- What is expected
Wherever the word "turquoise" appears in a line below, that line counts; report the total number of such lines only.

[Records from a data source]
++++++++++

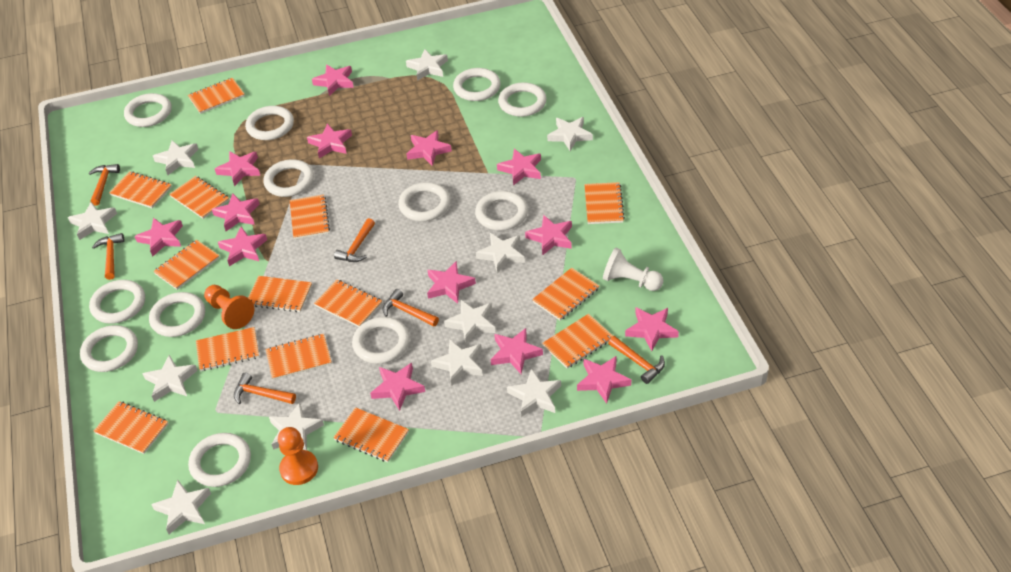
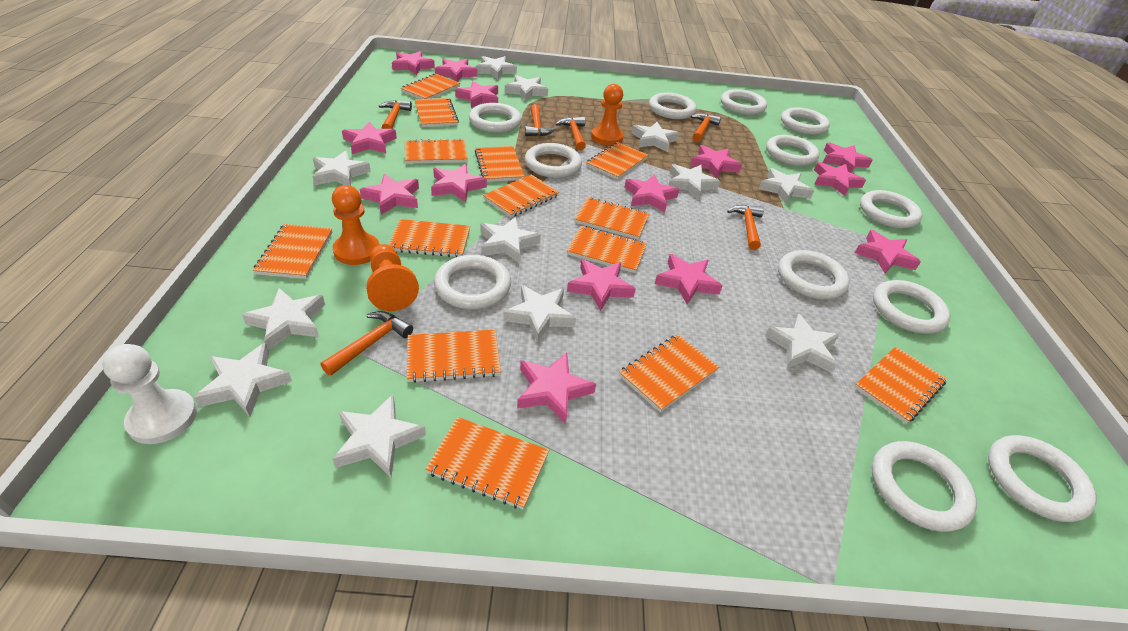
orange pawn: 2 -> 3
white star: 11 -> 12

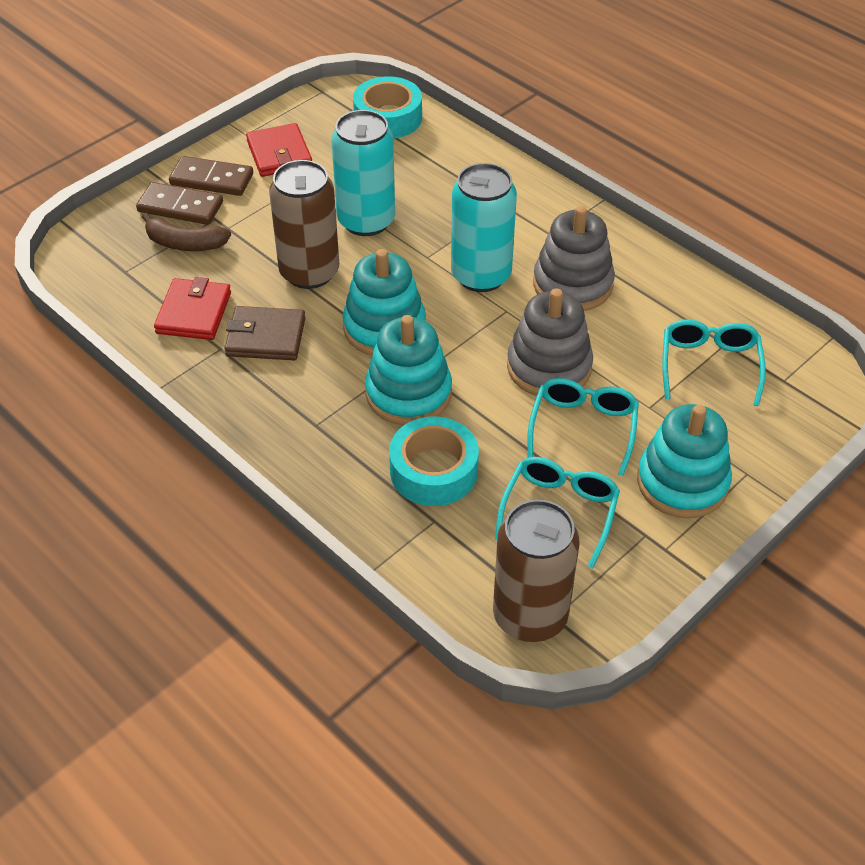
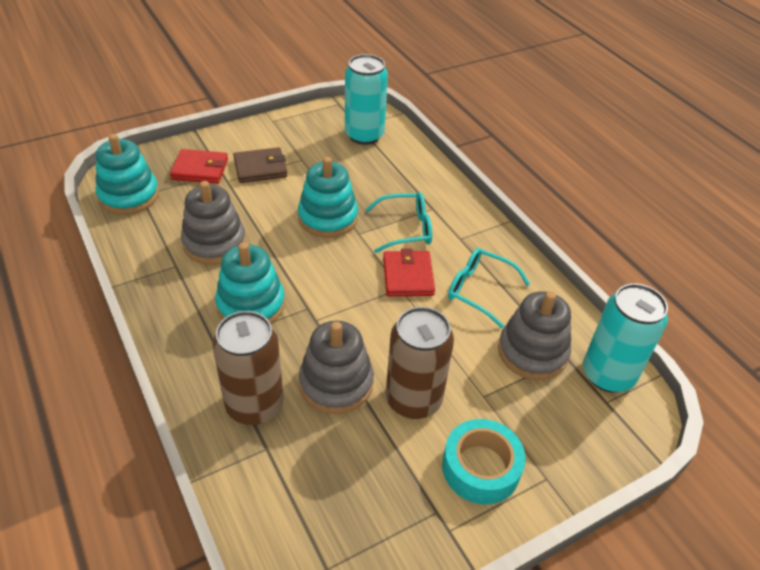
brown banana: 1 -> 0
brown domino: 2 -> 0
grey stacking toy: 2 -> 3
turquoise glasses: 3 -> 2
turquoise tape: 2 -> 1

++++++++++

- Result for this exercise
2